++++ RECORD EXTRACTS

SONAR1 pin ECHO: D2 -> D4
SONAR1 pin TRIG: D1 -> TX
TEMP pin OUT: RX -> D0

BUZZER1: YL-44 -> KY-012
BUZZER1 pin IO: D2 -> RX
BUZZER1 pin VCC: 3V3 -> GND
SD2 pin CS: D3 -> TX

++++++++
++++ RECORD EXTRACTS

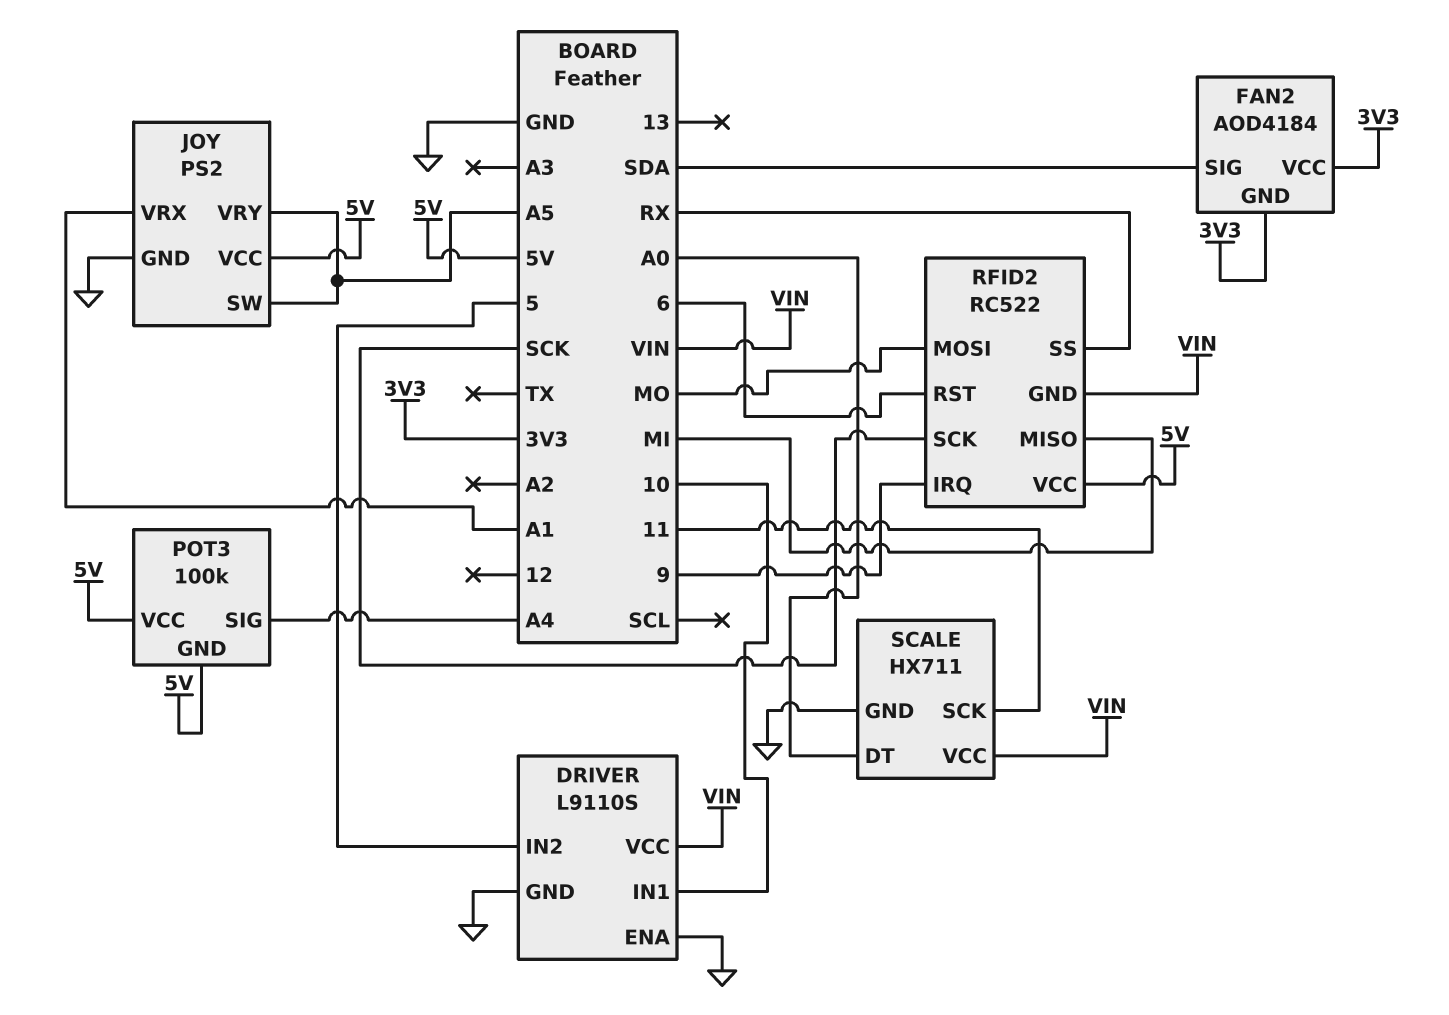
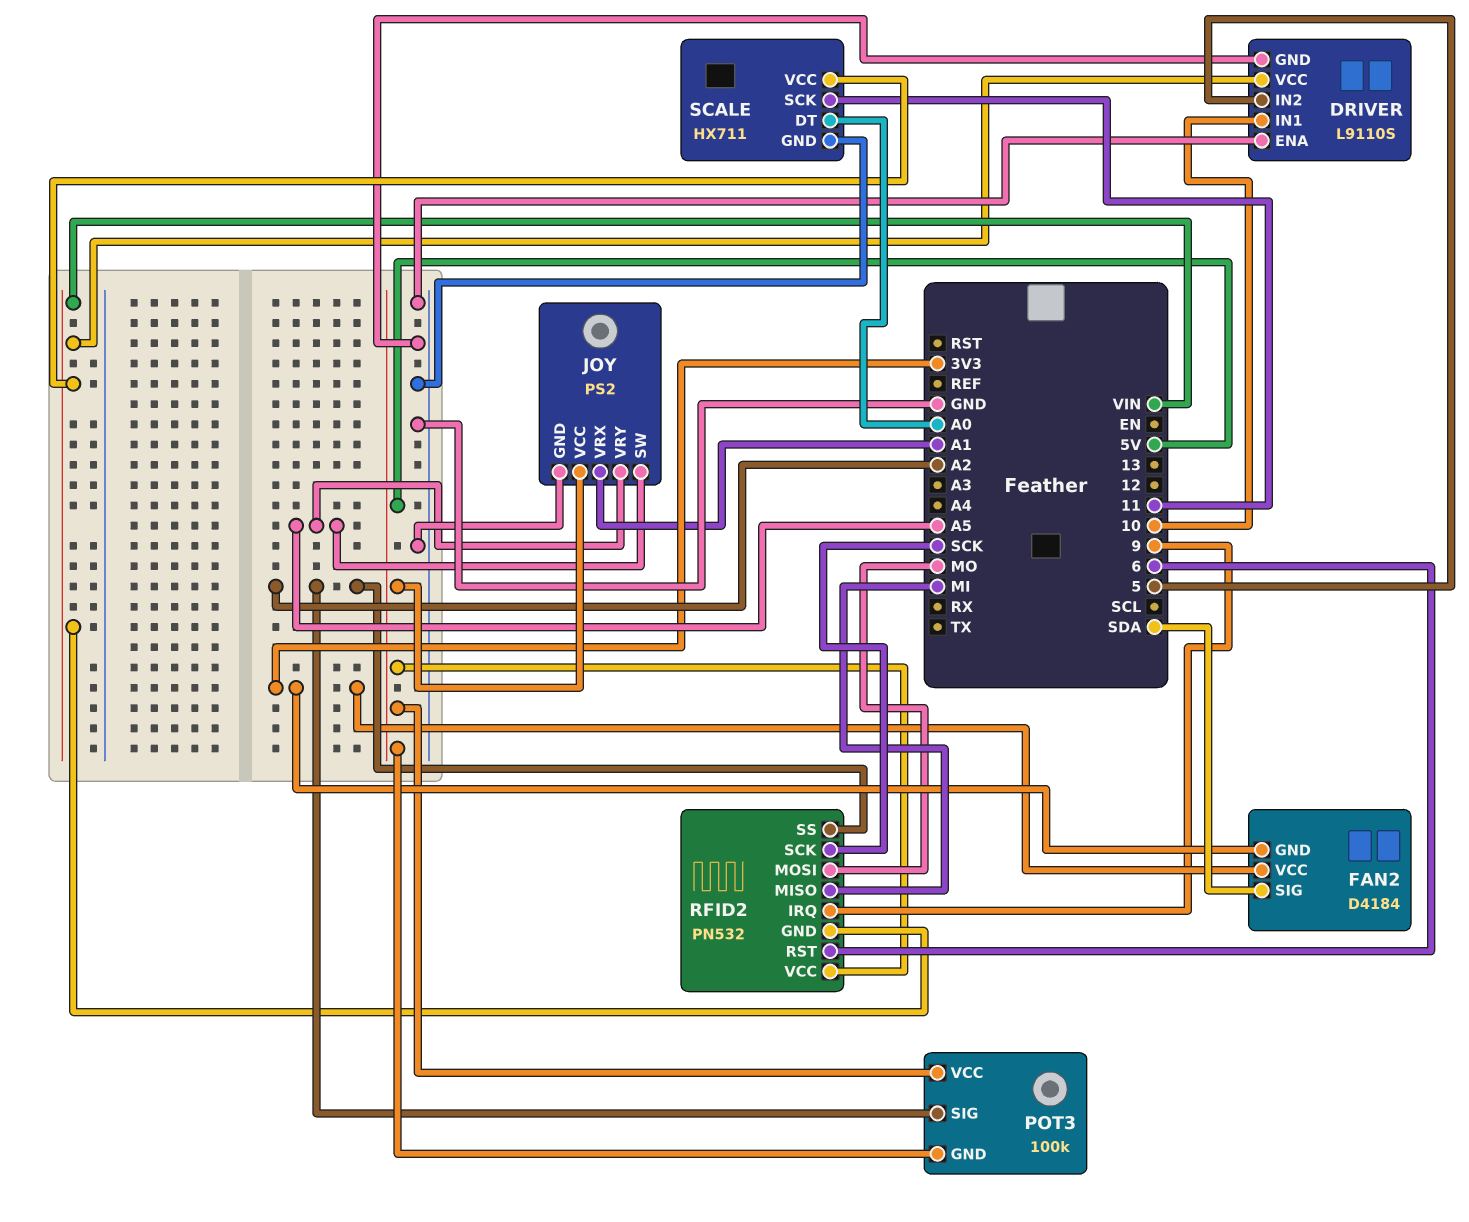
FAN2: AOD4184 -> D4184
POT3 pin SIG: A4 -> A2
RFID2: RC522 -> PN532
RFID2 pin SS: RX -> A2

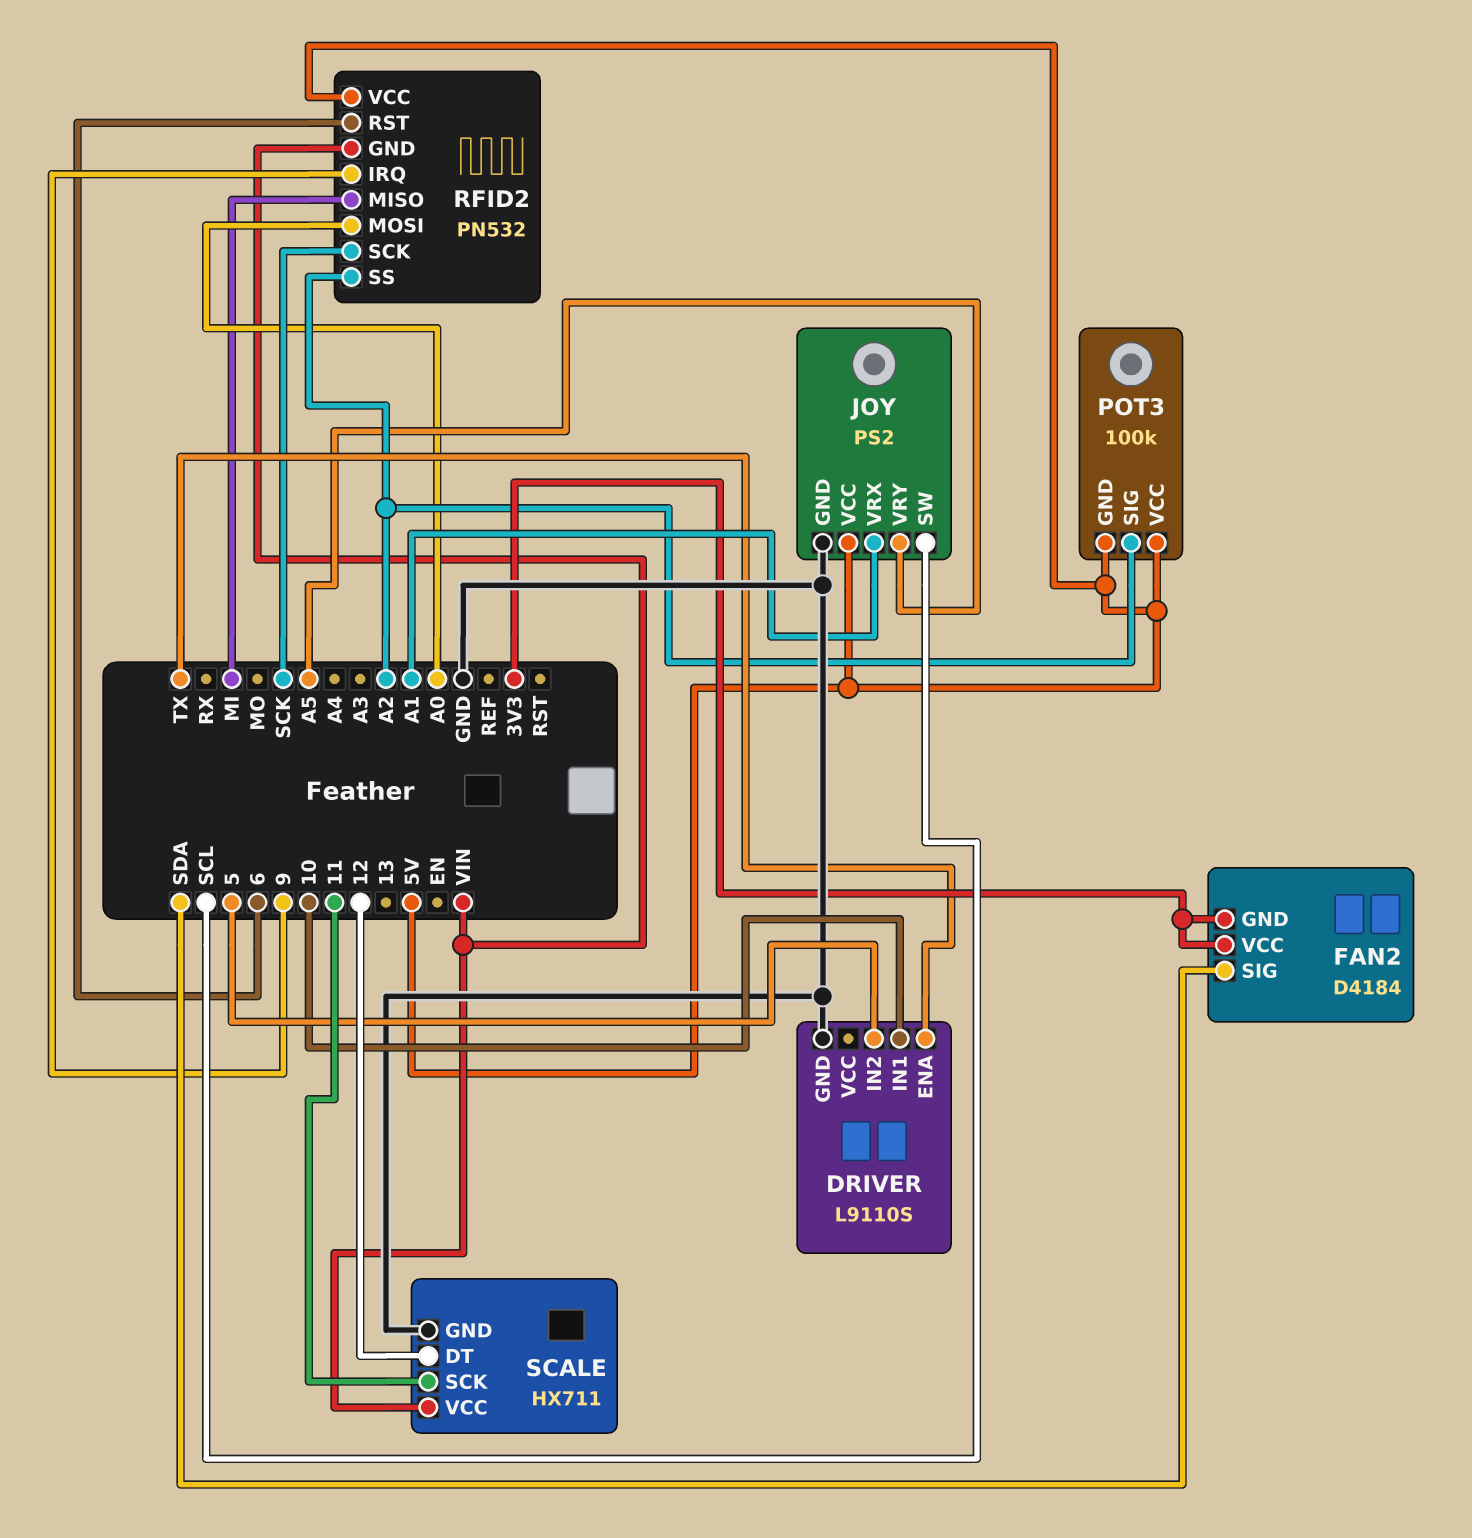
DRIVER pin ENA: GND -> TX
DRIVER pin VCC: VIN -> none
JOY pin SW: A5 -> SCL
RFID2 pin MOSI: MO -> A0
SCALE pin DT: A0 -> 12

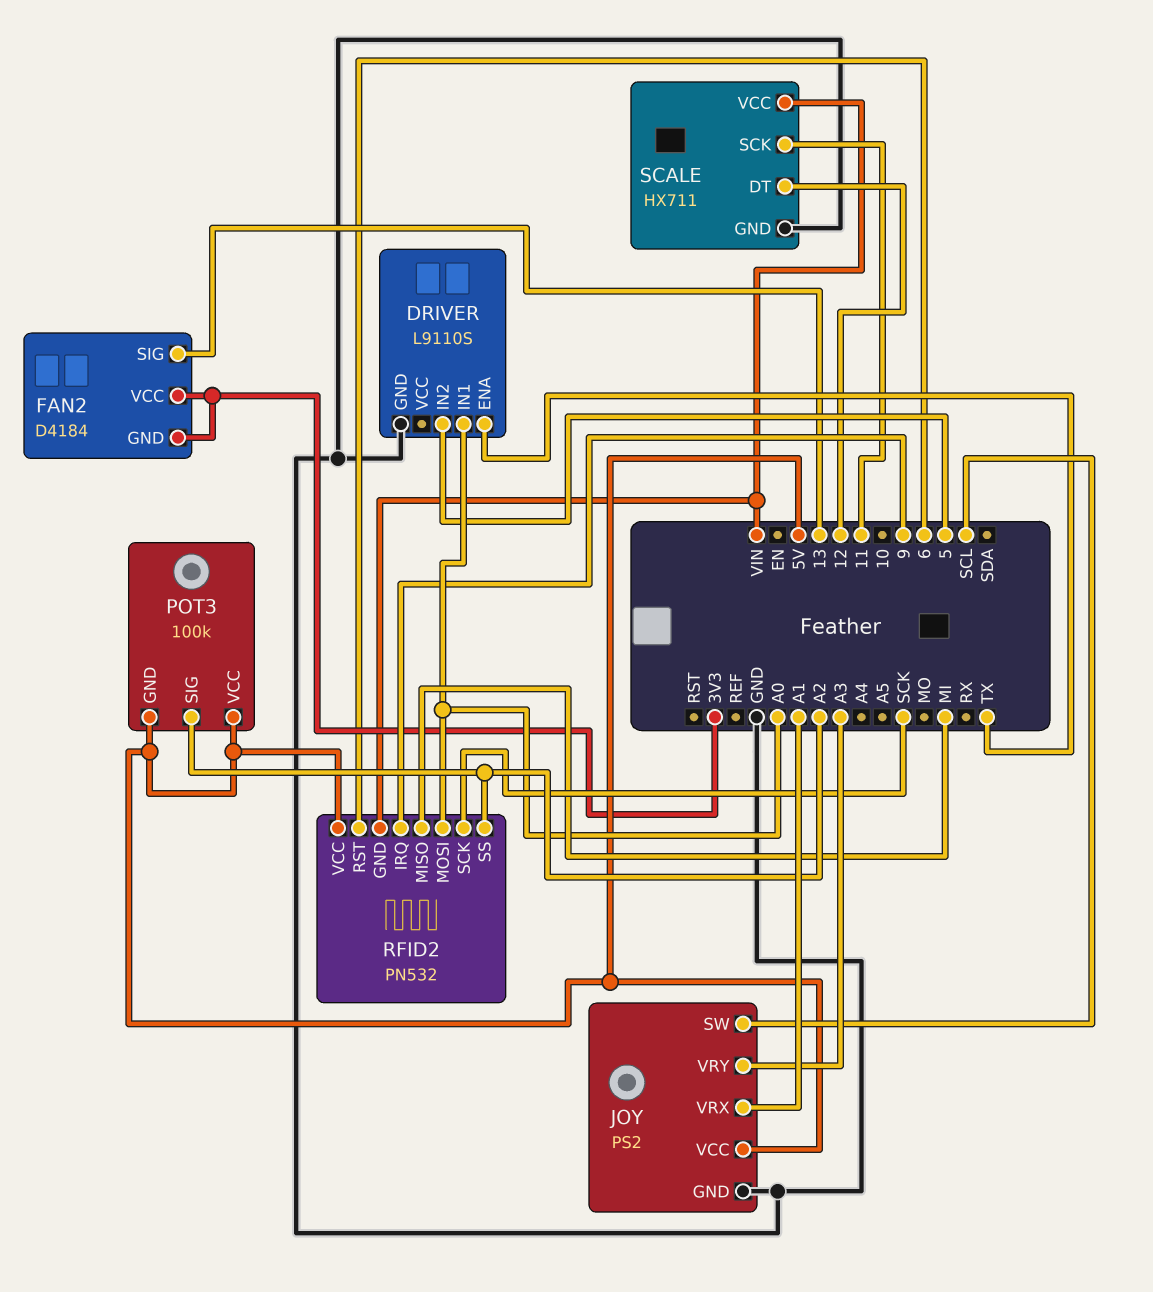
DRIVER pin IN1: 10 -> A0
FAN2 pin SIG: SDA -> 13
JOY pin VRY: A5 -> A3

++++++++

* [ABOUT THIS TASK] Which of the lines in the data contain the string "DRIVER"? Return each one.

* [RESULT]
DRIVER pin ENA: GND -> TX
DRIVER pin VCC: VIN -> none
DRIVER pin IN1: 10 -> A0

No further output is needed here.